— Work instruction —
Reproduce the lines of the listing exactly, beginning at the top, until the line with "R209: 8.2k (N007, VS) -> 18k (N007, VS)" has been reproduced too.

— The records —

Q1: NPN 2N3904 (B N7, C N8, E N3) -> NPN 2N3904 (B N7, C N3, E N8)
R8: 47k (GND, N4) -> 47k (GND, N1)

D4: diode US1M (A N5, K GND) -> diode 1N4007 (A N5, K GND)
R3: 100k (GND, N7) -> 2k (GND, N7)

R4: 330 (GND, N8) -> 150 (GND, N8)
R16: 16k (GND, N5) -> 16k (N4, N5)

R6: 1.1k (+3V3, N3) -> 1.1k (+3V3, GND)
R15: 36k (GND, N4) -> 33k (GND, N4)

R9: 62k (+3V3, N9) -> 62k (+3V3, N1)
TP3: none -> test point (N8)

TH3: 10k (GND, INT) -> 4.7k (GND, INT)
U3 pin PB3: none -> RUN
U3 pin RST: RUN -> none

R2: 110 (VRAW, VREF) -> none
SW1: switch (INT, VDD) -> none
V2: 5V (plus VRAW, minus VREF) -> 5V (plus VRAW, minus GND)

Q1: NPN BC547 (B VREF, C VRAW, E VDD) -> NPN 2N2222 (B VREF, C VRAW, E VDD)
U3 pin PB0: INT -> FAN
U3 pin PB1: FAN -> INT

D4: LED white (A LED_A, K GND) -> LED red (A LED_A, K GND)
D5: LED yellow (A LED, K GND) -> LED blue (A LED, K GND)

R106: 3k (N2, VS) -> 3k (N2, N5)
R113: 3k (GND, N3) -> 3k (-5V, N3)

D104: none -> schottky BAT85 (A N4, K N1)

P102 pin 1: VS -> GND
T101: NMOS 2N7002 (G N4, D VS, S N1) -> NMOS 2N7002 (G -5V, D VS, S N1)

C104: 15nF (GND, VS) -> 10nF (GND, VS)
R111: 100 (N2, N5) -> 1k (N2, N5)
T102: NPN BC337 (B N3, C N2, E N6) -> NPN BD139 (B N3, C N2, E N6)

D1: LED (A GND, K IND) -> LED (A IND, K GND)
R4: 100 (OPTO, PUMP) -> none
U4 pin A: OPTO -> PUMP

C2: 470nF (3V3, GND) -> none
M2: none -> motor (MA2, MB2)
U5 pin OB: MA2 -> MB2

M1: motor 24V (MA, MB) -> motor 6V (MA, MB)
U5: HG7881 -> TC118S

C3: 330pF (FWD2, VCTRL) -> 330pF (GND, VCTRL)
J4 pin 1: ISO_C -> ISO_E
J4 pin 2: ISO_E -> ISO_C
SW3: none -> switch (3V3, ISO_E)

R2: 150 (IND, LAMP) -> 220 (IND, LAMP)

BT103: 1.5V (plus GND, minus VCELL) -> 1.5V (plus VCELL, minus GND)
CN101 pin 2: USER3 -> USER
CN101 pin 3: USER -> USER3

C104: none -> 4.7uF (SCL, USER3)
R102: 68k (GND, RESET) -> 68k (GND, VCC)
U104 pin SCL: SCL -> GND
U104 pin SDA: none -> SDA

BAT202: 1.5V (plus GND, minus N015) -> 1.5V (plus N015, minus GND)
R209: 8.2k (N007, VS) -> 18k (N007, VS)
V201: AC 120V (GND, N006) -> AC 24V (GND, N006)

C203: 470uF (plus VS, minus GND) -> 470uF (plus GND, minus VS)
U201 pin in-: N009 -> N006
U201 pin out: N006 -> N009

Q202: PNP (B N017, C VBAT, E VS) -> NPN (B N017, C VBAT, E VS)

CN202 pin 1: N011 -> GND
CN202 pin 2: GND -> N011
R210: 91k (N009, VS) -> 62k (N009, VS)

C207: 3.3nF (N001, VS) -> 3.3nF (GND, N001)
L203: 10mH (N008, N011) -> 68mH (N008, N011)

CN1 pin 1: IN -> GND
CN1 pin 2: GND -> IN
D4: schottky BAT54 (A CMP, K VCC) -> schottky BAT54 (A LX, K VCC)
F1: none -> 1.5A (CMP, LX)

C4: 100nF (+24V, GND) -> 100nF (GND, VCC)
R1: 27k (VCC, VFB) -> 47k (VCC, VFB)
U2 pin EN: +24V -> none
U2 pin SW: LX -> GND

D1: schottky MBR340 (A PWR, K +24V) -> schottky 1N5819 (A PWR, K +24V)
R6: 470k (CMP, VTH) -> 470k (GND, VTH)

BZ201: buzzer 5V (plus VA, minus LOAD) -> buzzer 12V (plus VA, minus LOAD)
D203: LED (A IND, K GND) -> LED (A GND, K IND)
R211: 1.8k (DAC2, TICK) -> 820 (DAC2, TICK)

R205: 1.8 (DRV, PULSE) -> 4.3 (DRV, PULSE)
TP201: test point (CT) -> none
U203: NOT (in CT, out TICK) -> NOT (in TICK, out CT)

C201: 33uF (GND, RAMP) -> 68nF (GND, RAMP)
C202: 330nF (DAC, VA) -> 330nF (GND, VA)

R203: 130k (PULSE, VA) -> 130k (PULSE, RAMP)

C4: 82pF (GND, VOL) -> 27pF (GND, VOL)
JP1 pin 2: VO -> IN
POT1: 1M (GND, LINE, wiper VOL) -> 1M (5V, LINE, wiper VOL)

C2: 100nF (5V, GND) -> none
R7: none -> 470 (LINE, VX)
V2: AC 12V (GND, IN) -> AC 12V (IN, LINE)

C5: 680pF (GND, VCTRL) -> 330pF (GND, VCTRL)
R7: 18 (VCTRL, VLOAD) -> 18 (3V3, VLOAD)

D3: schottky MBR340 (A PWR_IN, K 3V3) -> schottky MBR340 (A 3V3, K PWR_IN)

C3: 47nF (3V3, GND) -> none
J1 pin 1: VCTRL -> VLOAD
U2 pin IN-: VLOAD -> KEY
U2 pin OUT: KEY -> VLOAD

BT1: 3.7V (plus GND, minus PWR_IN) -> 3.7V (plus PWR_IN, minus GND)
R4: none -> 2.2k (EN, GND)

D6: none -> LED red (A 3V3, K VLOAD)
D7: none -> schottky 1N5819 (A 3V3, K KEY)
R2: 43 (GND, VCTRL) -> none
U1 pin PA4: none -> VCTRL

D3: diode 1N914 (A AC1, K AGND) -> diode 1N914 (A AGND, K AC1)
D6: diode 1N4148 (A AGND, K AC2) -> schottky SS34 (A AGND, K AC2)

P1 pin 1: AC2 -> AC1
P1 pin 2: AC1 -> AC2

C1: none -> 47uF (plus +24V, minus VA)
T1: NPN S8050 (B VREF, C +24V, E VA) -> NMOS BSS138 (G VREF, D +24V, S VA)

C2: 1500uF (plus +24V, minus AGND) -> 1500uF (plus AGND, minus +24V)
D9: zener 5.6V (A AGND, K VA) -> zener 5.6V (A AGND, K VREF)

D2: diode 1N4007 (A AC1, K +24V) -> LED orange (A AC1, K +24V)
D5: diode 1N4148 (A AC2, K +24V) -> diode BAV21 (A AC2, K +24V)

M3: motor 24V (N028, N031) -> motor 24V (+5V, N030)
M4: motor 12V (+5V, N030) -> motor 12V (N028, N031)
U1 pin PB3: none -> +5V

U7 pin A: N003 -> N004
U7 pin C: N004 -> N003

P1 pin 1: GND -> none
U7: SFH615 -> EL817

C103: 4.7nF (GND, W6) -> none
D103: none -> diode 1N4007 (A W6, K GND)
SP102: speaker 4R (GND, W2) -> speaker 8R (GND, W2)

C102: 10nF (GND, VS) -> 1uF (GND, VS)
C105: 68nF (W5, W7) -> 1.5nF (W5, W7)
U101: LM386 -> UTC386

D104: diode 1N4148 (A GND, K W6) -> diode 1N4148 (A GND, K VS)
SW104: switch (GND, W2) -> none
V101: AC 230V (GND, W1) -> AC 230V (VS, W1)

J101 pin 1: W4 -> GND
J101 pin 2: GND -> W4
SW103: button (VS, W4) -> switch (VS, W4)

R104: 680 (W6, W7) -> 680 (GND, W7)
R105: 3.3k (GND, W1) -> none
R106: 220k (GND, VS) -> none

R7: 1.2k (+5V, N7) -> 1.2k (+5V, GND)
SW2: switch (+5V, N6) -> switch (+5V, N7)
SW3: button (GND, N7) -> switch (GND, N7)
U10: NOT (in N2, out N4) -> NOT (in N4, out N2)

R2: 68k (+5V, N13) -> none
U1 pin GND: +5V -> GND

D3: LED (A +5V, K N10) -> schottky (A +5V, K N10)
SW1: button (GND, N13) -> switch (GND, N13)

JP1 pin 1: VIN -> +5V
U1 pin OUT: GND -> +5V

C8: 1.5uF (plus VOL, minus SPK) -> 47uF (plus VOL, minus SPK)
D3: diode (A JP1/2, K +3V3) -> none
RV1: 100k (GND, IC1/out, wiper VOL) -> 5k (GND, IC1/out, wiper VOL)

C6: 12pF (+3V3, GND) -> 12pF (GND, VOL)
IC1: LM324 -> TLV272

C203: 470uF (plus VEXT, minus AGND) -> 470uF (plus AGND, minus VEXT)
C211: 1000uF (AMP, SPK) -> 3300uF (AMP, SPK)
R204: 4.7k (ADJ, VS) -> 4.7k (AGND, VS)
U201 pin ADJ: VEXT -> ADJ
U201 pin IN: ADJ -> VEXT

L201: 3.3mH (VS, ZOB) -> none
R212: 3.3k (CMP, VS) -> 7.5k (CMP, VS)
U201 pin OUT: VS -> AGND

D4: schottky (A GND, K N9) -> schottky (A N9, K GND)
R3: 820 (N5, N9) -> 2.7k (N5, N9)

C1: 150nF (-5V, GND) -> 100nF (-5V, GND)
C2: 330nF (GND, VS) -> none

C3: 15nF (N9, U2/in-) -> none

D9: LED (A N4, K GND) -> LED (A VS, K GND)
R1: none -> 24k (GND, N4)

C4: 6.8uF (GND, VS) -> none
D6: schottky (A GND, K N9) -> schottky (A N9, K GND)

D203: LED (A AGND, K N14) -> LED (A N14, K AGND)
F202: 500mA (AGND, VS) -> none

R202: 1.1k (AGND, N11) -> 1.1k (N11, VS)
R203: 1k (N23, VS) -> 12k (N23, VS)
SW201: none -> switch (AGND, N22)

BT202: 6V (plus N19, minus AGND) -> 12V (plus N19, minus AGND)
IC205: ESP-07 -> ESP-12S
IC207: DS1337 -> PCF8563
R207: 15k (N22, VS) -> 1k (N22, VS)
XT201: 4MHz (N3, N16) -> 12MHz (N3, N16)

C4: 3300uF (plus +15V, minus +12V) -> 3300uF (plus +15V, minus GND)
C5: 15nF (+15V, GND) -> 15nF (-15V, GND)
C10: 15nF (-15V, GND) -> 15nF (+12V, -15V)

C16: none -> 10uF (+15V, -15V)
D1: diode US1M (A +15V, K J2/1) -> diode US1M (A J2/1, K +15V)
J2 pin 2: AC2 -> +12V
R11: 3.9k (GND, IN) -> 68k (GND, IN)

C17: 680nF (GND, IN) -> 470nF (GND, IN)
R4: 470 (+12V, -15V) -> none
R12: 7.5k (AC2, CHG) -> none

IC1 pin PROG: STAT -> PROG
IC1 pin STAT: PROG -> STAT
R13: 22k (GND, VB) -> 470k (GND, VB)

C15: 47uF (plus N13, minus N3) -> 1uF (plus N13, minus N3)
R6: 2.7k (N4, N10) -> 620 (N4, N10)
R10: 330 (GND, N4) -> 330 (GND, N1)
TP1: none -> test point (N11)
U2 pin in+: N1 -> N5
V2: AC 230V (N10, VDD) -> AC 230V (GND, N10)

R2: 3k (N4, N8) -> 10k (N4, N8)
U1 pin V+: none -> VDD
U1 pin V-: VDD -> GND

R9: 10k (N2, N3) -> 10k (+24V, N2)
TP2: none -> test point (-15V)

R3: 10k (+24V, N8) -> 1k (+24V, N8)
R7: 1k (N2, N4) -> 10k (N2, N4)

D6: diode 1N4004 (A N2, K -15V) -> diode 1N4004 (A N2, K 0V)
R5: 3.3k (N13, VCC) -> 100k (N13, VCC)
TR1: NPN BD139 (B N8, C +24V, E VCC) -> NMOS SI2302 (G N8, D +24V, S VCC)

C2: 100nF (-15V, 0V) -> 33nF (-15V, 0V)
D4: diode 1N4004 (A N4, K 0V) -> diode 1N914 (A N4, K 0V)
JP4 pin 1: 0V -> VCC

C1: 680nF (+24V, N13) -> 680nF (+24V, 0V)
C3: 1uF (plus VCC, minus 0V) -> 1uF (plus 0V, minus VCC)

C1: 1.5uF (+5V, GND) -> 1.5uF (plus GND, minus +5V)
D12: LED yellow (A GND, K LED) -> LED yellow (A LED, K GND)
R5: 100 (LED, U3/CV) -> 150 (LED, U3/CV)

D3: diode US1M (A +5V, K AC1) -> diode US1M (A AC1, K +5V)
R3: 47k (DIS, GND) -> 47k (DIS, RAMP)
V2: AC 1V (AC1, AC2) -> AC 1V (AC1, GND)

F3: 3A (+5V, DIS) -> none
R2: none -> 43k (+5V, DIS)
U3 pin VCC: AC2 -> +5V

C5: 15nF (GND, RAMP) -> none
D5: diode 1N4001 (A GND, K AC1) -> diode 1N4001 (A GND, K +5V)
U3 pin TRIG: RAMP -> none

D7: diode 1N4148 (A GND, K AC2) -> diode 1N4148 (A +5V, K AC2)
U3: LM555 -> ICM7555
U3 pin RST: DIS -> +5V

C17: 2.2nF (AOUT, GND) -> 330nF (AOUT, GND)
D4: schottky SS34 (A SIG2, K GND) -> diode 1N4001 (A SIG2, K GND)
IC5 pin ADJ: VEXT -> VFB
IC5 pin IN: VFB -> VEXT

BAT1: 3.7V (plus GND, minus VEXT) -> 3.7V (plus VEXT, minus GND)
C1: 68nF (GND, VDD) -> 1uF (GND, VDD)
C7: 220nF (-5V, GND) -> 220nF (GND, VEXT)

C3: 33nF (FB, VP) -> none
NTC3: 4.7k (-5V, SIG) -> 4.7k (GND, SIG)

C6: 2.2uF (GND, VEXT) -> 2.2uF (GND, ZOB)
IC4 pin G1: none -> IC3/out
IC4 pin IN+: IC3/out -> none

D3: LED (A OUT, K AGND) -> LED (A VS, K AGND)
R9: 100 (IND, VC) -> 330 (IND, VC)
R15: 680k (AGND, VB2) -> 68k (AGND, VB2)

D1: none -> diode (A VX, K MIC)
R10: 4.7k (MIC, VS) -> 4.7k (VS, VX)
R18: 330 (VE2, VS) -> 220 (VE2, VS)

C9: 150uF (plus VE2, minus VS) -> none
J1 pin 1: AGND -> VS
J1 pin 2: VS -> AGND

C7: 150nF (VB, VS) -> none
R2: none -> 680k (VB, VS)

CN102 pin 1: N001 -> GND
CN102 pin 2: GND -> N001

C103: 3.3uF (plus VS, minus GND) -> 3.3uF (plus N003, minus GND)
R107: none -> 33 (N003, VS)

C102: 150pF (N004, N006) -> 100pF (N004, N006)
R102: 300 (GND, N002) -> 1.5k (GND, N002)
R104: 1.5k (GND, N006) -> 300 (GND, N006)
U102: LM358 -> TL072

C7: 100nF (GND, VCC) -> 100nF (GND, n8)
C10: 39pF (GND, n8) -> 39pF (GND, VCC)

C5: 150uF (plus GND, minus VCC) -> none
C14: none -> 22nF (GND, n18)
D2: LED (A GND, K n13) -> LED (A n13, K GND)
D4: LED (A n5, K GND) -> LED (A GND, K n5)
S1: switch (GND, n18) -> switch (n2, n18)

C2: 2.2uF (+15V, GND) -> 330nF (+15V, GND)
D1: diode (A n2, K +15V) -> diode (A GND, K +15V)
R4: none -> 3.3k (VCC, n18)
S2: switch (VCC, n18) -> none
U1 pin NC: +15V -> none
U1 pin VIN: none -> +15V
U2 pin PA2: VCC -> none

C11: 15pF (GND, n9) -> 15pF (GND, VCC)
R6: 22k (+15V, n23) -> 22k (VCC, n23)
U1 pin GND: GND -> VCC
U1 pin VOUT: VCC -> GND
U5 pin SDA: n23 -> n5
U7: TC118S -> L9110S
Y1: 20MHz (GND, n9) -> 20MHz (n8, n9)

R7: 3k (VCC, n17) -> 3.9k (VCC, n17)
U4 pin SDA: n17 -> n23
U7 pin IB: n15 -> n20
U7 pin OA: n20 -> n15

— Result of this task —
Q1: NPN 2N3904 (B N7, C N8, E N3) -> NPN 2N3904 (B N7, C N3, E N8)
R8: 47k (GND, N4) -> 47k (GND, N1)

D4: diode US1M (A N5, K GND) -> diode 1N4007 (A N5, K GND)
R3: 100k (GND, N7) -> 2k (GND, N7)

R4: 330 (GND, N8) -> 150 (GND, N8)
R16: 16k (GND, N5) -> 16k (N4, N5)

R6: 1.1k (+3V3, N3) -> 1.1k (+3V3, GND)
R15: 36k (GND, N4) -> 33k (GND, N4)

R9: 62k (+3V3, N9) -> 62k (+3V3, N1)
TP3: none -> test point (N8)

TH3: 10k (GND, INT) -> 4.7k (GND, INT)
U3 pin PB3: none -> RUN
U3 pin RST: RUN -> none

R2: 110 (VRAW, VREF) -> none
SW1: switch (INT, VDD) -> none
V2: 5V (plus VRAW, minus VREF) -> 5V (plus VRAW, minus GND)

Q1: NPN BC547 (B VREF, C VRAW, E VDD) -> NPN 2N2222 (B VREF, C VRAW, E VDD)
U3 pin PB0: INT -> FAN
U3 pin PB1: FAN -> INT

D4: LED white (A LED_A, K GND) -> LED red (A LED_A, K GND)
D5: LED yellow (A LED, K GND) -> LED blue (A LED, K GND)

R106: 3k (N2, VS) -> 3k (N2, N5)
R113: 3k (GND, N3) -> 3k (-5V, N3)

D104: none -> schottky BAT85 (A N4, K N1)

P102 pin 1: VS -> GND
T101: NMOS 2N7002 (G N4, D VS, S N1) -> NMOS 2N7002 (G -5V, D VS, S N1)

C104: 15nF (GND, VS) -> 10nF (GND, VS)
R111: 100 (N2, N5) -> 1k (N2, N5)
T102: NPN BC337 (B N3, C N2, E N6) -> NPN BD139 (B N3, C N2, E N6)

D1: LED (A GND, K IND) -> LED (A IND, K GND)
R4: 100 (OPTO, PUMP) -> none
U4 pin A: OPTO -> PUMP

C2: 470nF (3V3, GND) -> none
M2: none -> motor (MA2, MB2)
U5 pin OB: MA2 -> MB2

M1: motor 24V (MA, MB) -> motor 6V (MA, MB)
U5: HG7881 -> TC118S

C3: 330pF (FWD2, VCTRL) -> 330pF (GND, VCTRL)
J4 pin 1: ISO_C -> ISO_E
J4 pin 2: ISO_E -> ISO_C
SW3: none -> switch (3V3, ISO_E)

R2: 150 (IND, LAMP) -> 220 (IND, LAMP)

BT103: 1.5V (plus GND, minus VCELL) -> 1.5V (plus VCELL, minus GND)
CN101 pin 2: USER3 -> USER
CN101 pin 3: USER -> USER3

C104: none -> 4.7uF (SCL, USER3)
R102: 68k (GND, RESET) -> 68k (GND, VCC)
U104 pin SCL: SCL -> GND
U104 pin SDA: none -> SDA

BAT202: 1.5V (plus GND, minus N015) -> 1.5V (plus N015, minus GND)
R209: 8.2k (N007, VS) -> 18k (N007, VS)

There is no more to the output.